Input:
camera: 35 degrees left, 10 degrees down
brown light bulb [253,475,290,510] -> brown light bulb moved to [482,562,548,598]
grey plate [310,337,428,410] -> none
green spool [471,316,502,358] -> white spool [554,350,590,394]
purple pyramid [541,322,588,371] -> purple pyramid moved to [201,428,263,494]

==

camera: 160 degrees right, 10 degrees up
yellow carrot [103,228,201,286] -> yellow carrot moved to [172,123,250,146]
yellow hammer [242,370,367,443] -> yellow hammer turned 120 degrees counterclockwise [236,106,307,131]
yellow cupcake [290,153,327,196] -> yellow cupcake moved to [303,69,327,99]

Aim of the exercise: When you reach the line in the material above that holds "camera: 35 degrees left, 10 degrees down", begin reproducing lines exactly, and stop after the line that holds "purple pyramid [541,322,588,371]".

Task solution:
camera: 35 degrees left, 10 degrees down
brown light bulb [253,475,290,510] -> brown light bulb moved to [482,562,548,598]
grey plate [310,337,428,410] -> none
green spool [471,316,502,358] -> white spool [554,350,590,394]
purple pyramid [541,322,588,371] -> purple pyramid moved to [201,428,263,494]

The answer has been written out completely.